═════ Data supplied ═════

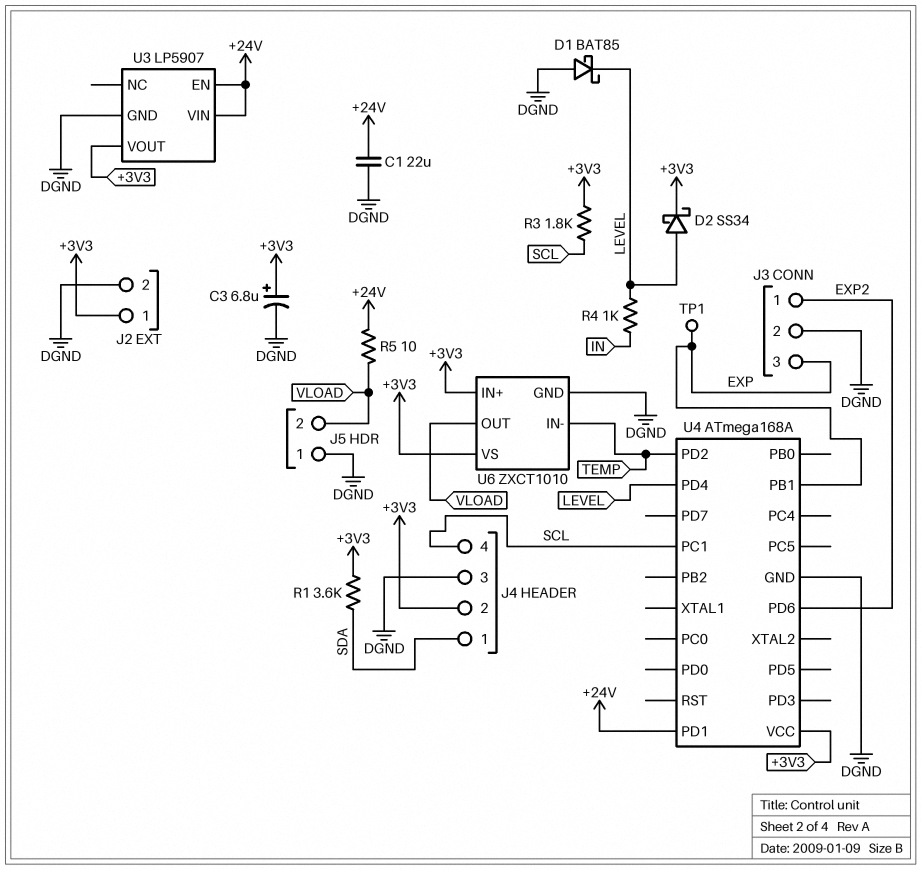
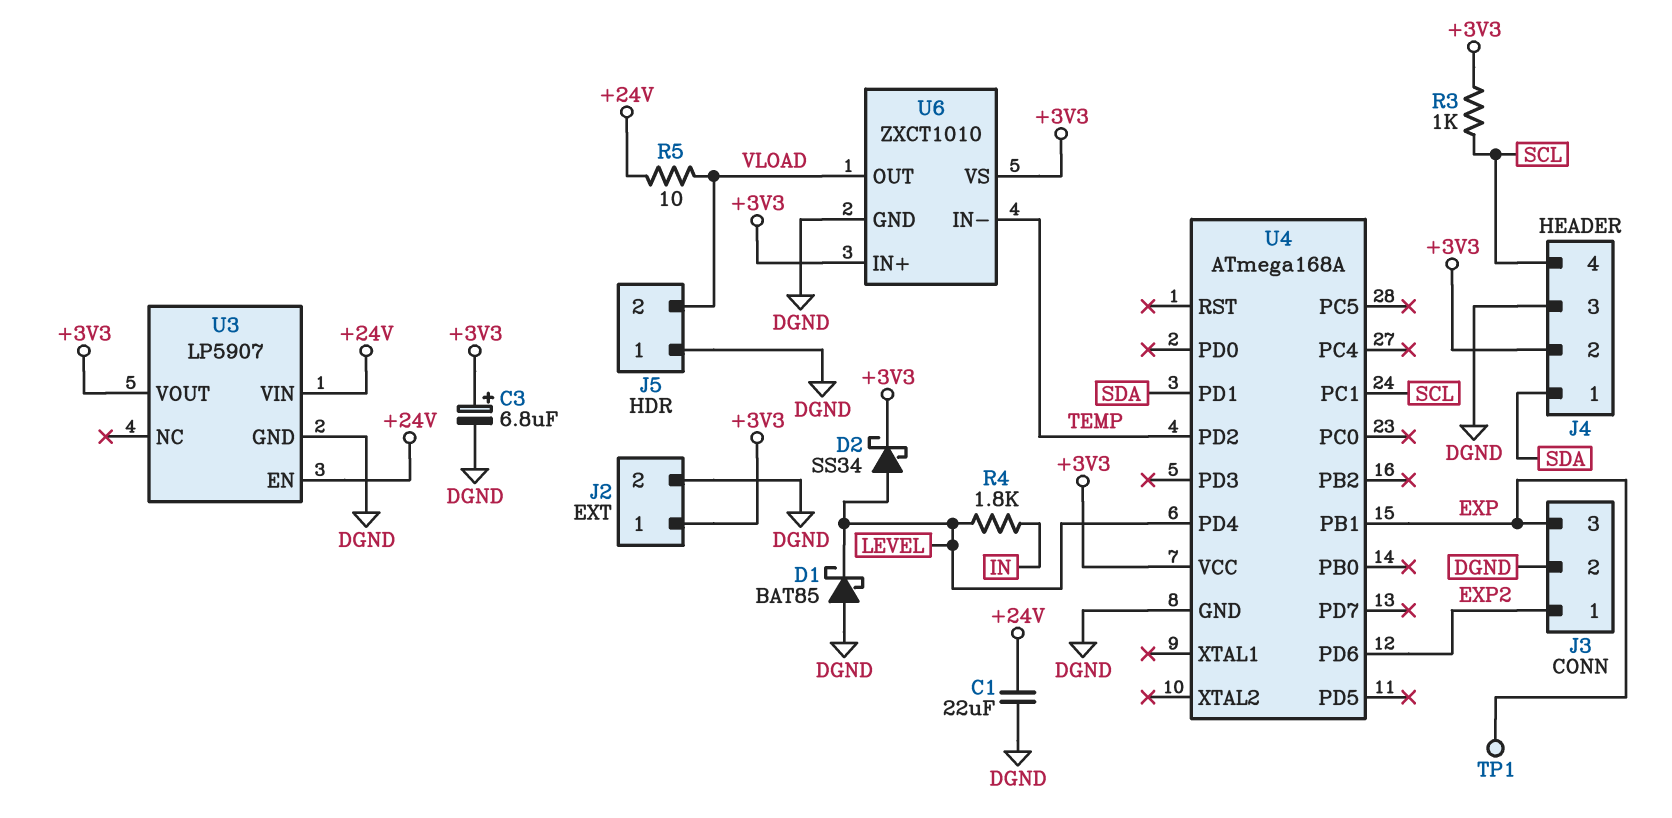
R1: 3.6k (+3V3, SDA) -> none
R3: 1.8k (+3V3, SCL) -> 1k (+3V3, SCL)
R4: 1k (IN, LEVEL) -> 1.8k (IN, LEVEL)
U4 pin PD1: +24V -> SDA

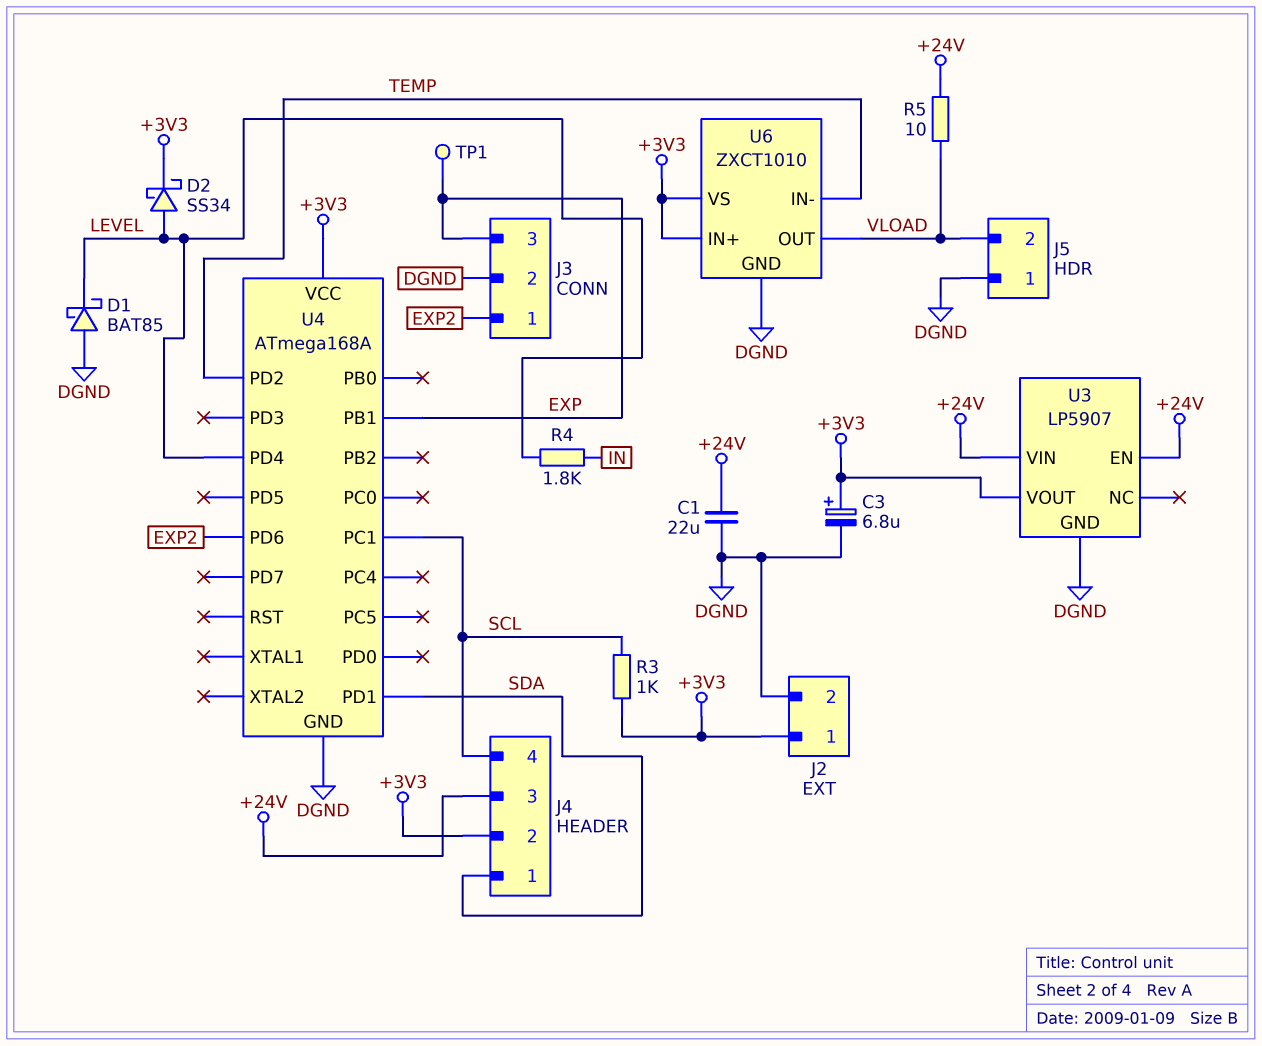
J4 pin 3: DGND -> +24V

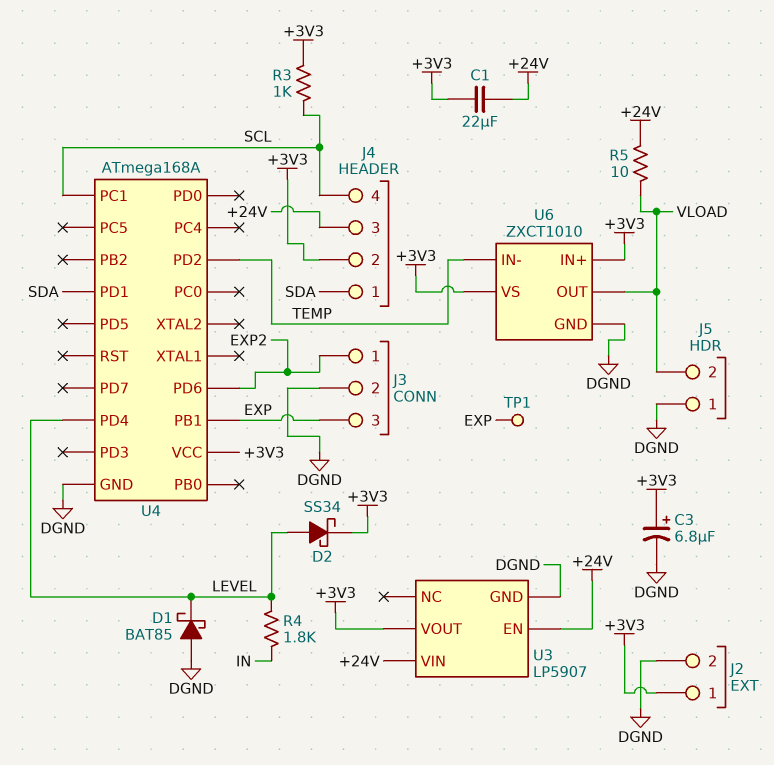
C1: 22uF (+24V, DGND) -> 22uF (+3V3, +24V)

═════

Task goal
The required output is the span of lines from the line with "R3: 1.8k (+3V3, SCL) -> 1k (+3V3, SCL)" through the final line of the listing above, reproduced exactly, minus the pictures.

Answer area
R3: 1.8k (+3V3, SCL) -> 1k (+3V3, SCL)
R4: 1k (IN, LEVEL) -> 1.8k (IN, LEVEL)
U4 pin PD1: +24V -> SDA

J4 pin 3: DGND -> +24V

C1: 22uF (+24V, DGND) -> 22uF (+3V3, +24V)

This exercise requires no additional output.